Stored items:

------------------------------

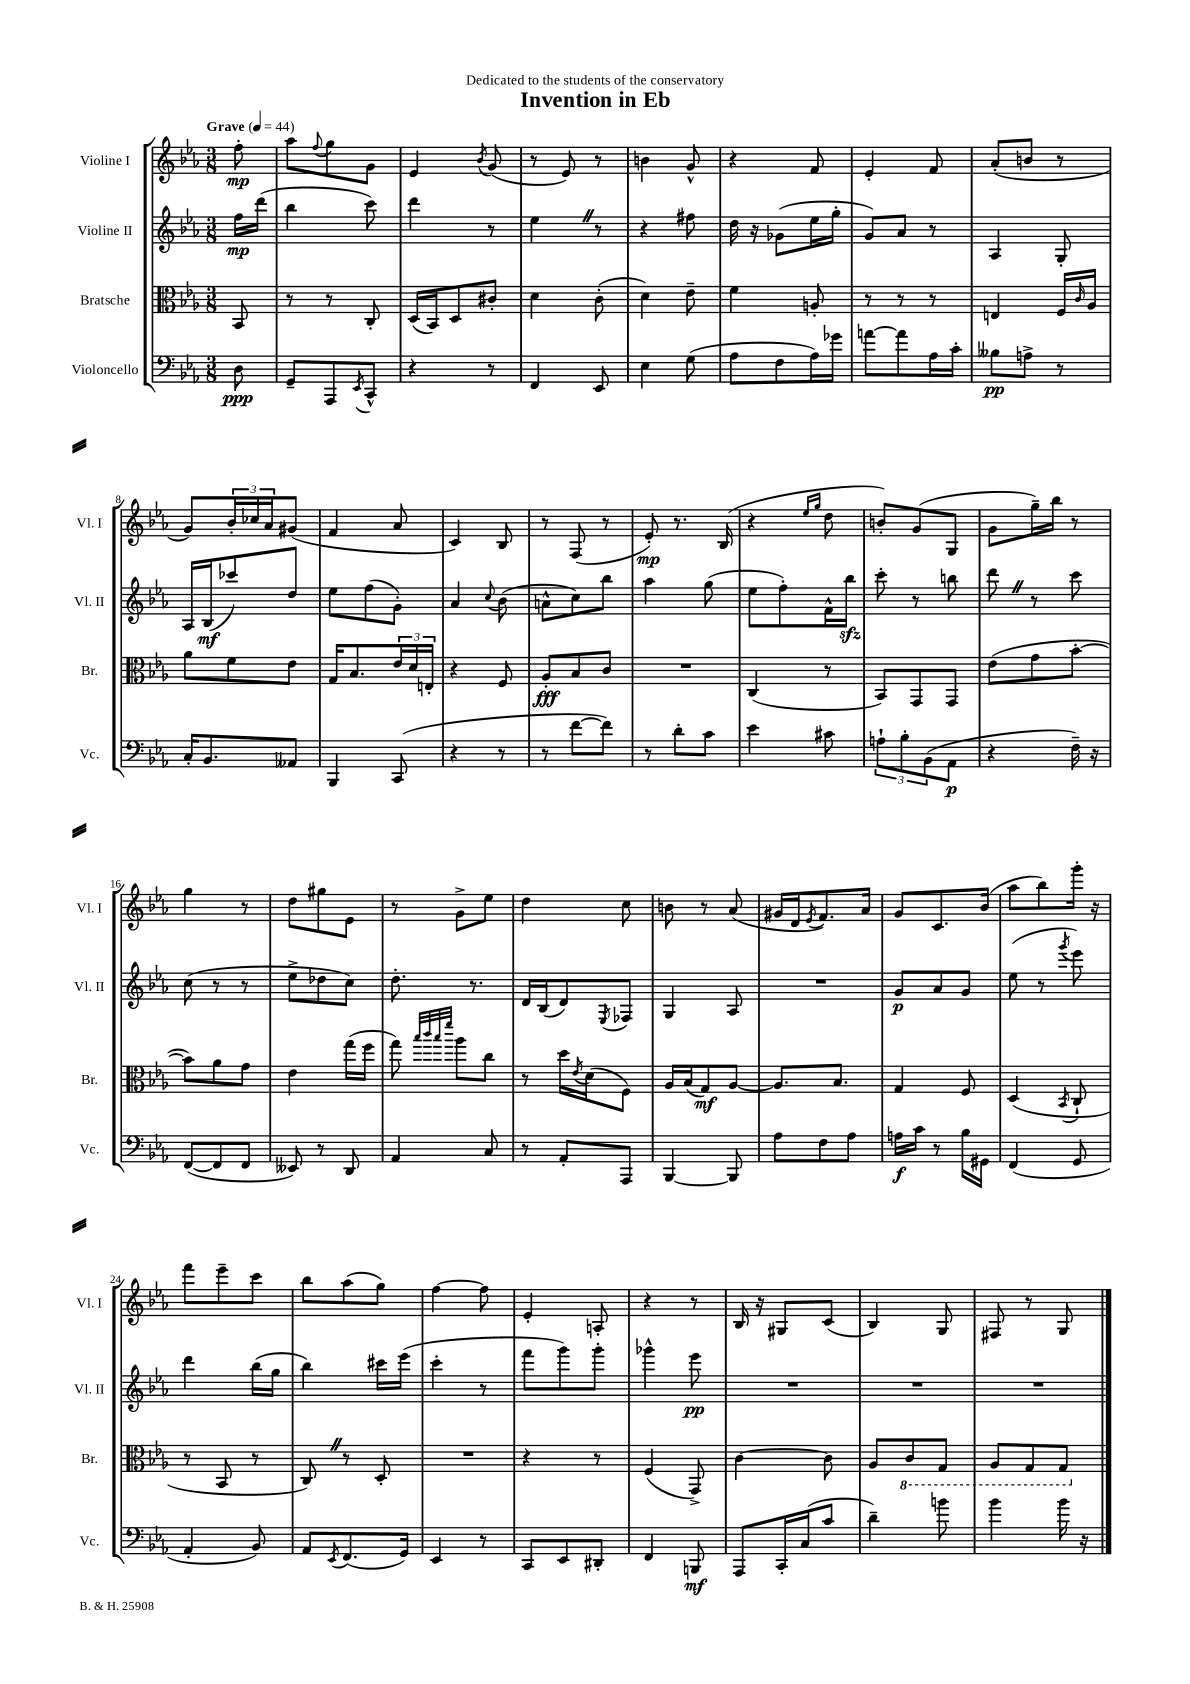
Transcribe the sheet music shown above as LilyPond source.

\header { title = "Invention in Eb" dedication = "Dedicated to the students of the conservatory" }
<<
\new StaffGroup <<
\new Staff = "s0" \with { instrumentName = "Violine I" shortInstrumentName = "Vl. I" } {
    \clef treble \key ees \major \numericTimeSignature \time 3/8 \partial 8 \tempo "Grave" 4 = 44
    f''8-.\mp |
    aes''8 \appoggiatura { f''8 } g''8 g'8 |
    ees'4 \acciaccatura { bes'8 } g'8( |
    r8 ees'8) r8 |
    b'4 g'8-^ |
    r4 f'8 |
    ees'4-. f'8 |
    aes'8-.( b'8 r8 |
    g'8) \tuplet 3/2 { bes'16-. ces''16 aes'16 } gis'8( |
    f'4 aes'8 |
    c'4) bes8 |
    r8 f8( r8 |
    ees'8-.\mp) r8. bes16( |
    r4 \grace { ees''16 g''16 } d''8 |
    b'8-.) g'8( g8 |
    g'8 g''16--) bes''16 r8 |
    g''4 r8 |
    d''8 gis''8 ees'8 |
    r8 g'8-> ees''8 |
    d''4 c''8 |
    b'8 r8 aes'8( |
    gis'16 d'16 \acciaccatura { ees'8 } f'8.) aes'16 |
    g'8 c'8. bes'16( |
    aes''8 bes''8) g'''16-. r16 |
    f'''8 ees'''8-- c'''8 |
    bes''8 aes''8( g''8) |
    f''4~ f''8 |
    ees'4-. a8-. |
    r4 r8 |
    bes16 r16 gis8 c'8( |
    bes4) g8 |
    fis8 r8 g8 \bar "|." |
}
\new Staff = "s1" \with { instrumentName = "Violine II" shortInstrumentName = "Vl. II" } {
    \clef treble \key ees \major \numericTimeSignature \time 3/8 \partial 8
    f''16\mp d'''16( |
    bes''4 c'''8) |
    d'''4 r8 |
    ees''4 \once \override BreathingSign.text = \markup { \musicglyph "scripts.caesura.straight" } \breathe r8 |
    r4 fis''8 |
    d''16 r16 ges'8( ees''16 g''16-. |
    g'8) aes'8 r8 |
    aes4 g8-. |
    aes16 bes16\mf( ces'''8) d''8 |
    ees''8 f''8( g'8-.) |
    aes'4 \appoggiatura { c''8 } bes'8( |
    a'8-^ c''8) bes''8 |
    aes''4 g''8( |
    ees''8 f''8-.) f'16-^ bes''16\sfz |
    c'''8-. r8 b''8 |
    d'''8 \once \override BreathingSign.text = \markup { \musicglyph "scripts.caesura.straight" } \breathe r8 c'''8 |
    c''8( r8 r8 |
    ees''8-> des''8 c''8) |
    d''8.-. r8. |
    d'16 bes16( d'8) \acciaccatura { ees8 } fes8 |
    g4 aes8 |
    R4. |
    g'8\p aes'8 g'8 |
    ees''8( r8 \acciaccatura { g'''8 } ees'''8) |
    d'''4 bes''16( g''16 |
    bes''4) cis'''16 ees'''16( |
    c'''4-. r8 |
    f'''8 g'''8) g'''8-. |
    ges'''4-^ ees'''8\pp |
    R4. |
    R4. |
    R4. \bar "|." |
}
\new Staff = "s2" \with { instrumentName = "Bratsche" shortInstrumentName = "Br." } {
    \clef alto \key ees \major \numericTimeSignature \time 3/8 \partial 8
    bes,8 |
    r8 r8 c8-. |
    d16( bes,16) d8 cis'8-. |
    d'4 c'8-.( |
    d'4) ees'8-- |
    f'4 a8-. |
    r8 r8 r8 |
    e4 f16 \grace { c'16 } aes16 |
    aes'8 f'8 ees'8 |
    g16 bes8. \tuplet 3/2 { ees'16 d'16 e16-. } |
    r4 f8 |
    aes8-.\fff bes8 c'8 |
    R4. |
    c4( r8 |
    bes,8) g,8 g,8 |
    ees'8( g'8 bes'8~-. |
    bes'8) aes'8 g'8 |
    ees'4 g''16( f''16 |
    g''8) \grace { bes''32 c'''32 bes''32 f'''32 } aes''8 c''8 |
    r8 d''16 \acciaccatura { ees'8 } d'16( f8) |
    aes16 bes16( g8\mf) aes8~ |
    aes8. bes8. |
    g4 f8 |
    d4( \acciaccatura { bes,8 } c8-! |
    r8 bes,8 r8 |
    c8) \once \override BreathingSign.text = \markup { \musicglyph "scripts.caesura.straight" } \breathe r8 d8-. |
    R4. |
    r4 r8 |
    f4( g,8->) |
    c'4~ c'8 |
    aes8 \ottava #-1 c8 g,8 |
    aes,8 g,8 g,8 \ottava #0 \bar "|." |
}
\new Staff = "s3" \with { instrumentName = "Violoncello" shortInstrumentName = "Vc." } {
    \clef bass \key ees \major \numericTimeSignature \time 3/8 \partial 8
    d8\ppp |
    g,8-- aes,,8 \acciaccatura { ees,8 } c,8-^ |
    r4 r8 |
    f,4 ees,8 |
    ees4 g8( |
    aes8 f8 aes16) ges'16 |
    a'8~ a'8 aes16 c'16-. |
    beses8\pp a8-> r8 |
    c16-. bes,8. aeses,8 |
    bes,,4 c,8( |
    r4 r8 |
    r8 f'8~ f'8) |
    r8 d'8-. c'8 |
    ees'4 cis'8 |
    \tuplet 3/2 { a8-! bes8-. bes,8( } aes,8\p |
    r4 f16--) r16 |
    f,8~( f,8 f,8 |
    eeses,8) r8 d,8 |
    aes,4 c8 |
    r8 aes,8-. aes,,8 |
    bes,,4~ bes,,8 |
    aes8 f8 aes8 |
    a16\f c'16 r8 bes16 gis,16 |
    f,4( g,8 |
    aes,4-. bes,8) |
    aes,8 \acciaccatura { ees,8 } f,8.( g,16) |
    ees,4 r8 |
    c,8 ees,8 dis,8-. |
    f,4 b,,8\mf |
    aes,,8 c,16-. c16( c'8 |
    d'4--) b'8 |
    bes'4 bes'16 r16 \bar "|." |
}
>>
>>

------------------------------

- Given problem:
Can you rewrite every line of the items above as a numbered list, skipping blank lines and leaving out the pictures?

- Written answer:
1. Transcribe the sheet music shown above as LilyPond source.
2. \header { title = "Invention in Eb" dedication = "Dedicated to the students of the conservatory" }
3. <<
4. \new StaffGroup <<
5. \new Staff = "s0" \with { instrumentName = "Violine I" shortInstrumentName = "Vl. I" } {
6.     \clef treble \key ees \major \numericTimeSignature \time 3/8 \partial 8 \tempo "Grave" 4 = 44
7.     f''8-.\mp |
8.     aes''8 \appoggiatura { f''8 } g''8 g'8 |
9.     ees'4 \acciaccatura { bes'8 } g'8( |
10.     r8 ees'8) r8 |
11.     b'4 g'8-^ |
12.     r4 f'8 |
13.     ees'4-. f'8 |
14.     aes'8-.( b'8 r8 |
15.     g'8) \tuplet 3/2 { bes'16-. ces''16 aes'16 } gis'8( |
16.     f'4 aes'8 |
17.     c'4) bes8 |
18.     r8 f8( r8 |
19.     ees'8-.\mp) r8. bes16( |
20.     r4 \grace { ees''16 g''16 } d''8 |
21.     b'8-.) g'8( g8 |
22.     g'8 g''16--) bes''16 r8 |
23.     g''4 r8 |
24.     d''8 gis''8 ees'8 |
25.     r8 g'8-> ees''8 |
26.     d''4 c''8 |
27.     b'8 r8 aes'8( |
28.     gis'16 d'16 \acciaccatura { ees'8 } f'8.) aes'16 |
29.     g'8 c'8. bes'16( |
30.     aes''8 bes''8) g'''16-. r16 |
31.     f'''8 ees'''8-- c'''8 |
32.     bes''8 aes''8( g''8) |
33.     f''4~ f''8 |
34.     ees'4-. a8-. |
35.     r4 r8 |
36.     bes16 r16 gis8 c'8( |
37.     bes4) g8 |
38.     fis8 r8 g8 \bar "|." |
39. }
40. \new Staff = "s1" \with { instrumentName = "Violine II" shortInstrumentName = "Vl. II" } {
41.     \clef treble \key ees \major \numericTimeSignature \time 3/8 \partial 8
42.     f''16\mp d'''16( |
43.     bes''4 c'''8) |
44.     d'''4 r8 |
45.     ees''4 \once \override BreathingSign.text = \markup { \musicglyph "scripts.caesura.straight" } \breathe r8 |
46.     r4 fis''8 |
47.     d''16 r16 ges'8( ees''16 g''16-. |
48.     g'8) aes'8 r8 |
49.     aes4 g8-. |
50.     aes16 bes16\mf( ces'''8) d''8 |
51.     ees''8 f''8( g'8-.) |
52.     aes'4 \appoggiatura { c''8 } bes'8( |
53.     a'8-^ c''8) bes''8 |
54.     aes''4 g''8( |
55.     ees''8 f''8-.) f'16-^ bes''16\sfz |
56.     c'''8-. r8 b''8 |
57.     d'''8 \once \override BreathingSign.text = \markup { \musicglyph "scripts.caesura.straight" } \breathe r8 c'''8 |
58.     c''8( r8 r8 |
59.     ees''8-> des''8 c''8) |
60.     d''8.-. r8. |
61.     d'16 bes16( d'8) \acciaccatura { ees8 } fes8 |
62.     g4 aes8 |
63.     R4. |
64.     g'8\p aes'8 g'8 |
65.     ees''8( r8 \acciaccatura { g'''8 } ees'''8) |
66.     d'''4 bes''16( g''16 |
67.     bes''4) cis'''16 ees'''16( |
68.     c'''4-. r8 |
69.     f'''8 g'''8) g'''8-. |
70.     ges'''4-^ ees'''8\pp |
71.     R4. |
72.     R4. |
73.     R4. \bar "|." |
74. }
75. \new Staff = "s2" \with { instrumentName = "Bratsche" shortInstrumentName = "Br." } {
76.     \clef alto \key ees \major \numericTimeSignature \time 3/8 \partial 8
77.     bes,8 |
78.     r8 r8 c8-. |
79.     d16( bes,16) d8 cis'8-. |
80.     d'4 c'8-.( |
81.     d'4) ees'8-- |
82.     f'4 a8-. |
83.     r8 r8 r8 |
84.     e4 f16 \grace { c'16 } aes16 |
85.     aes'8 f'8 ees'8 |
86.     g16 bes8. \tuplet 3/2 { ees'16 d'16 e16-. } |
87.     r4 f8 |
88.     aes8-.\fff bes8 c'8 |
89.     R4. |
90.     c4( r8 |
91.     bes,8) g,8 g,8 |
92.     ees'8( g'8 bes'8~-. |
93.     bes'8) aes'8 g'8 |
94.     ees'4 g''16( f''16 |
95.     g''8) \grace { bes''32 c'''32 bes''32 f'''32 } aes''8 c''8 |
96.     r8 d''16 \acciaccatura { ees'8 } d'16( f8) |
97.     aes16 bes16( g8\mf) aes8~ |
98.     aes8. bes8. |
99.     g4 f8 |
100.     d4( \acciaccatura { bes,8 } c8-! |
101.     r8 bes,8 r8 |
102.     c8) \once \override BreathingSign.text = \markup { \musicglyph "scripts.caesura.straight" } \breathe r8 d8-. |
103.     R4. |
104.     r4 r8 |
105.     f4( g,8->) |
106.     c'4~ c'8 |
107.     aes8 \ottava #-1 c8 g,8 |
108.     aes,8 g,8 g,8 \ottava #0 \bar "|." |
109. }
110. \new Staff = "s3" \with { instrumentName = "Violoncello" shortInstrumentName = "Vc." } {
111.     \clef bass \key ees \major \numericTimeSignature \time 3/8 \partial 8
112.     d8\ppp |
113.     g,8-- aes,,8 \acciaccatura { ees,8 } c,8-^ |
114.     r4 r8 |
115.     f,4 ees,8 |
116.     ees4 g8( |
117.     aes8 f8 aes16) ges'16 |
118.     a'8~ a'8 aes16 c'16-. |
119.     beses8\pp a8-> r8 |
120.     c16-. bes,8. aeses,8 |
121.     bes,,4 c,8( |
122.     r4 r8 |
123.     r8 f'8~ f'8) |
124.     r8 d'8-. c'8 |
125.     ees'4 cis'8 |
126.     \tuplet 3/2 { a8-! bes8-. bes,8( } aes,8\p |
127.     r4 f16--) r16 |
128.     f,8~( f,8 f,8 |
129.     eeses,8) r8 d,8 |
130.     aes,4 c8 |
131.     r8 aes,8-. aes,,8 |
132.     bes,,4~ bes,,8 |
133.     aes8 f8 aes8 |
134.     a16\f c'16 r8 bes16 gis,16 |
135.     f,4( g,8 |
136.     aes,4-. bes,8) |
137.     aes,8 \acciaccatura { ees,8 } f,8.( g,16) |
138.     ees,4 r8 |
139.     c,8 ees,8 dis,8-. |
140.     f,4 b,,8\mf |
141.     aes,,8 c,16-. c16( c'8 |
142.     d'4--) b'8 |
143.     bes'4 bes'16 r16 \bar "|." |
144. }
145. >>
146. >>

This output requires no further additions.